__WHAT IS REQUIRED__. Find the line containing "RELAY1 pin IN1: D1 -> TX" in the listing below. Repeat it exactly, along with each following line up to and including the one containing "RELAY1: SSR-2CH -> 12V-2CH".

(SUPPLIED MATERIAL begins)

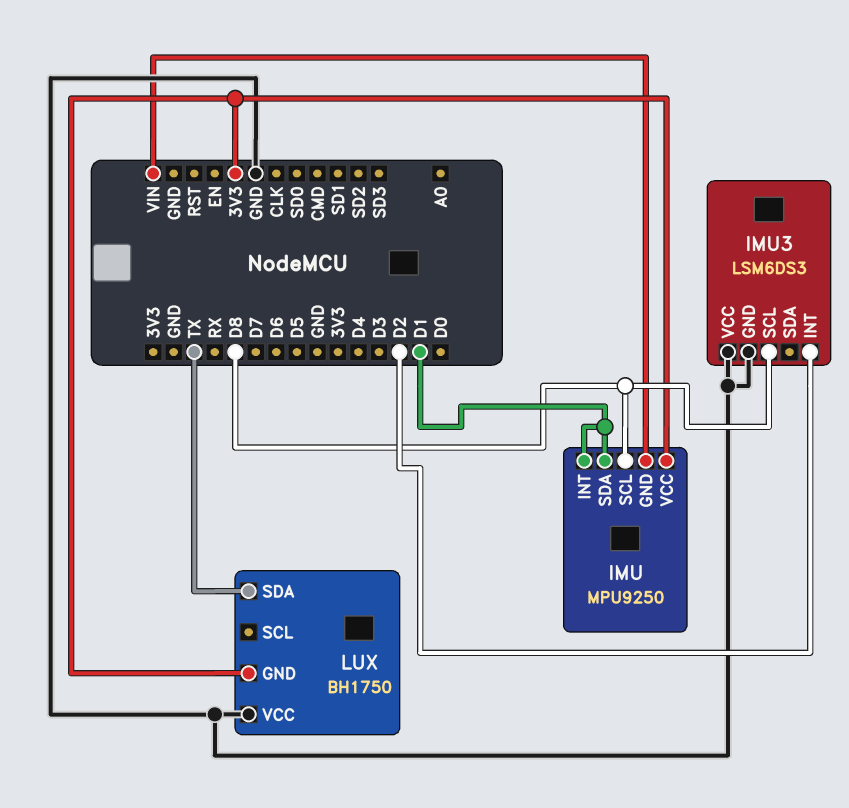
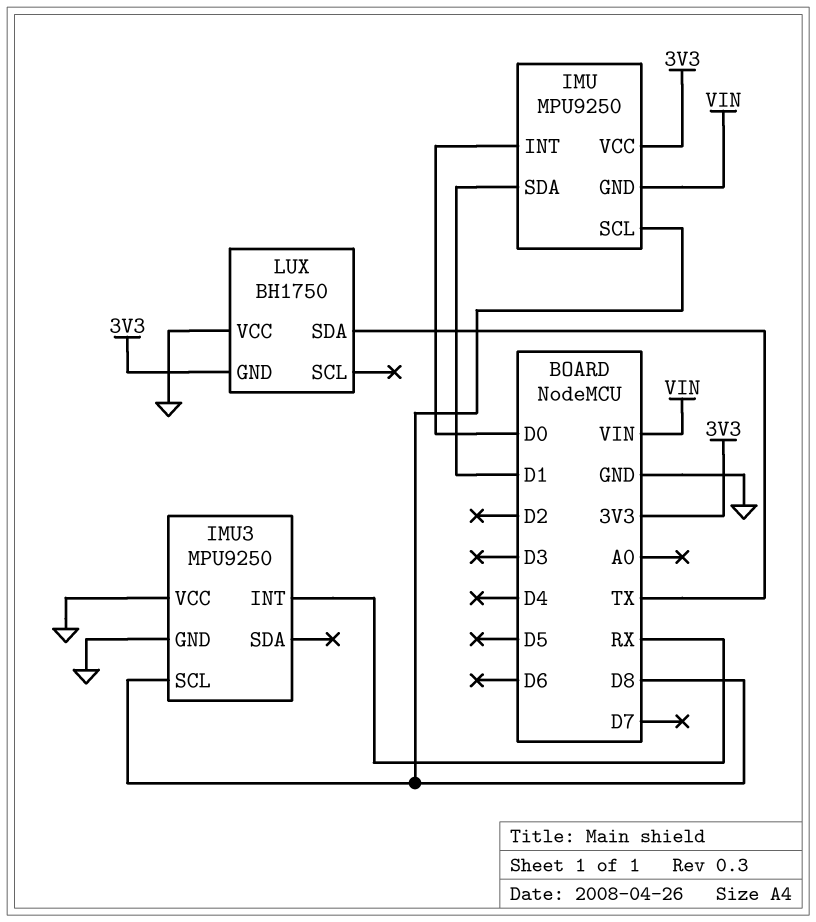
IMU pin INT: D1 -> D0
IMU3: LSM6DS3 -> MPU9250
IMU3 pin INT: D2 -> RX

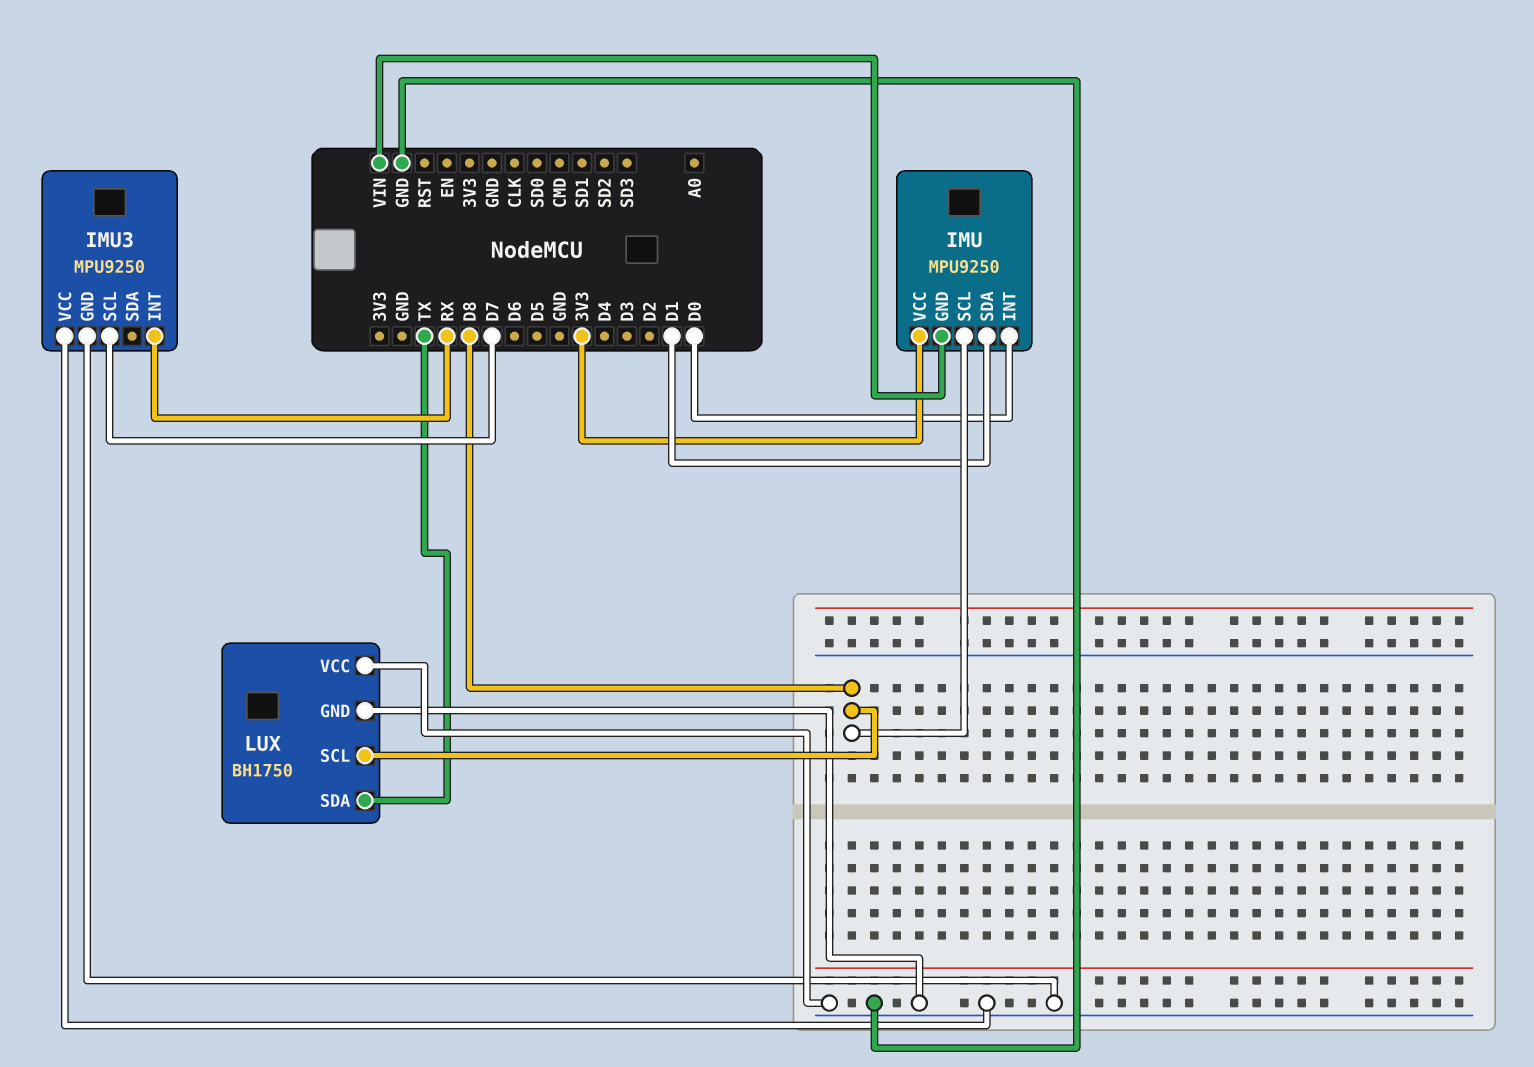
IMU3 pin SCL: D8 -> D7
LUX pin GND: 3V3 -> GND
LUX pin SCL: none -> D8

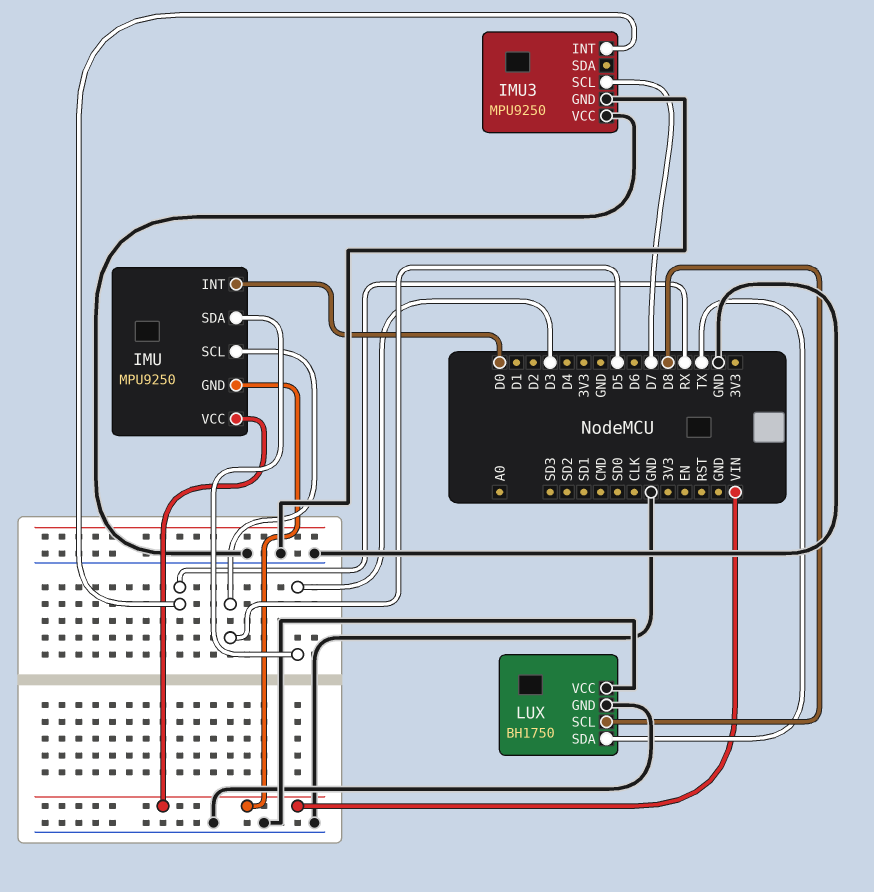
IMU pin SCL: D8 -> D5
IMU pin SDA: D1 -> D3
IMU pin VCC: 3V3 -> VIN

(SUPPLIED MATERIAL ends)
(SUPPLIED MATERIAL begins)

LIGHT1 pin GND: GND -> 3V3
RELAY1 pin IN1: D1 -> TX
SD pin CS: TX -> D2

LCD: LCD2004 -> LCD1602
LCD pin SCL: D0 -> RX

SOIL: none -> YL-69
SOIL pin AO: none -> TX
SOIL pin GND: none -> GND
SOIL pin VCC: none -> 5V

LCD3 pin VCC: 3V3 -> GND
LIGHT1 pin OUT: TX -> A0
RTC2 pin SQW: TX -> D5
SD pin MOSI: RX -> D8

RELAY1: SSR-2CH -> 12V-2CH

(SUPPLIED MATERIAL ends)

__EXERCISE RESULT__.
RELAY1 pin IN1: D1 -> TX
SD pin CS: TX -> D2

LCD: LCD2004 -> LCD1602
LCD pin SCL: D0 -> RX

SOIL: none -> YL-69
SOIL pin AO: none -> TX
SOIL pin GND: none -> GND
SOIL pin VCC: none -> 5V

LCD3 pin VCC: 3V3 -> GND
LIGHT1 pin OUT: TX -> A0
RTC2 pin SQW: TX -> D5
SD pin MOSI: RX -> D8

RELAY1: SSR-2CH -> 12V-2CH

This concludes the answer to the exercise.